Extracted records:

-- Opening Marker --

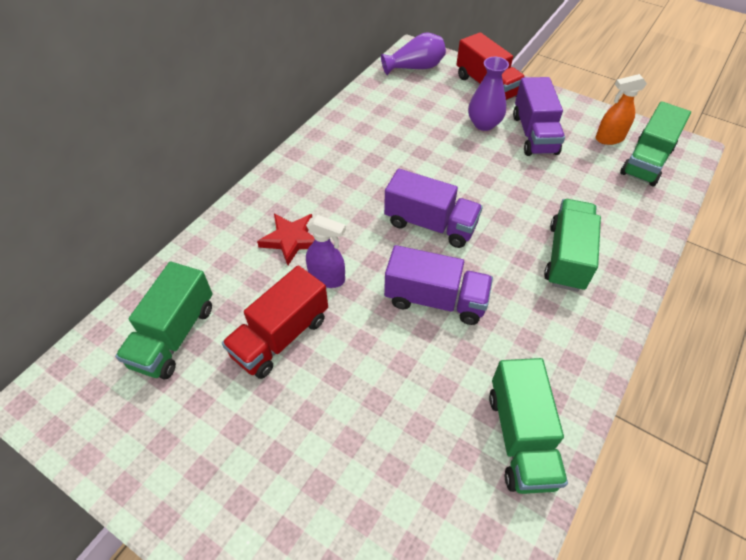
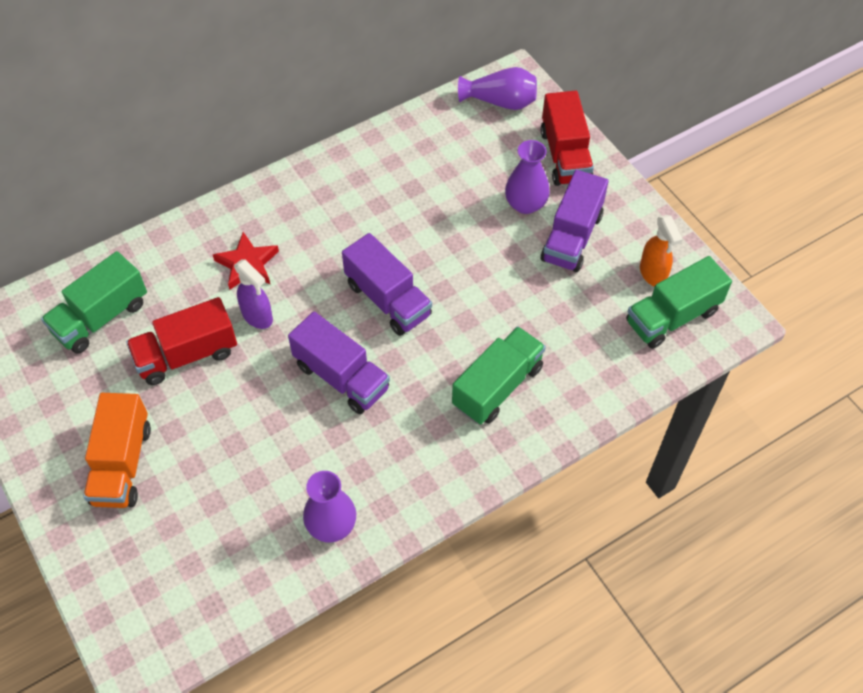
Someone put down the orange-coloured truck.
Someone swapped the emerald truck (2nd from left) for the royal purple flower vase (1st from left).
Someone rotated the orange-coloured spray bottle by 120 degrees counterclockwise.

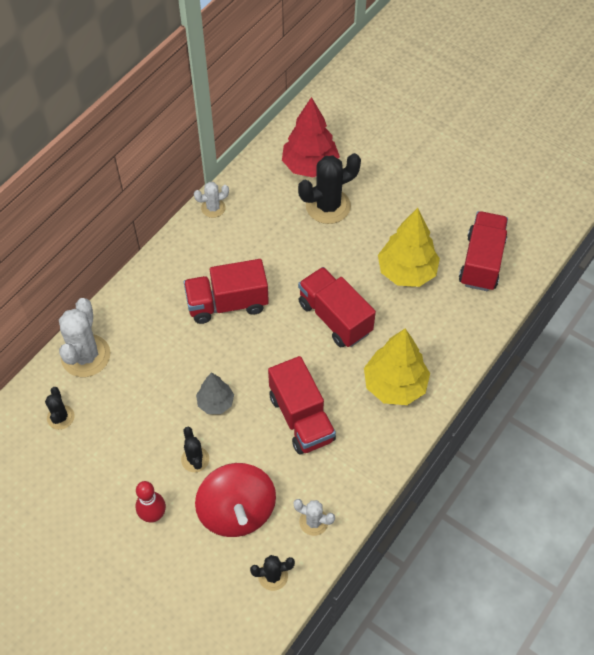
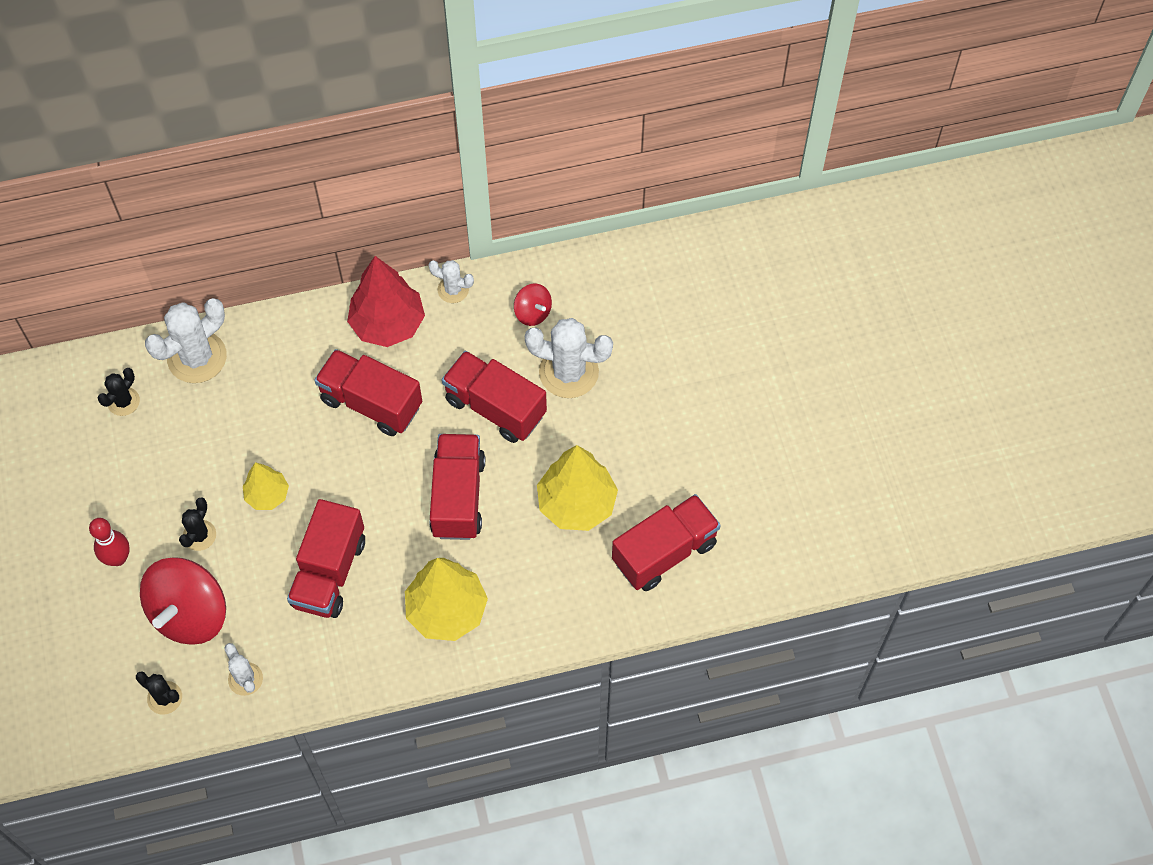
Someone repainted the grey toy tree, which became the bright yellow toy tree (1st from left).
Someone carried the crimson toy tree.
Someone put down the crimson truck (4th from left).
Someone put down the crimson whirligig (2nd from left).
Someone repainted the jet-black cactus (4th from left), which became the pure white cactus (4th from left).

-- Closing Marker --

TASK OBJECTIVE
Each record has to be set down verbatim, and the pictures must not appear in the copy.

SOLVED EXERCISE
Someone put down the orange-coloured truck.
Someone swapped the emerald truck (2nd from left) for the royal purple flower vase (1st from left).
Someone rotated the orange-coloured spray bottle by 120 degrees counterclockwise.

Someone repainted the grey toy tree, which became the bright yellow toy tree (1st from left).
Someone carried the crimson toy tree.
Someone put down the crimson truck (4th from left).
Someone put down the crimson whirligig (2nd from left).
Someone repainted the jet-black cactus (4th from left), which became the pure white cactus (4th from left).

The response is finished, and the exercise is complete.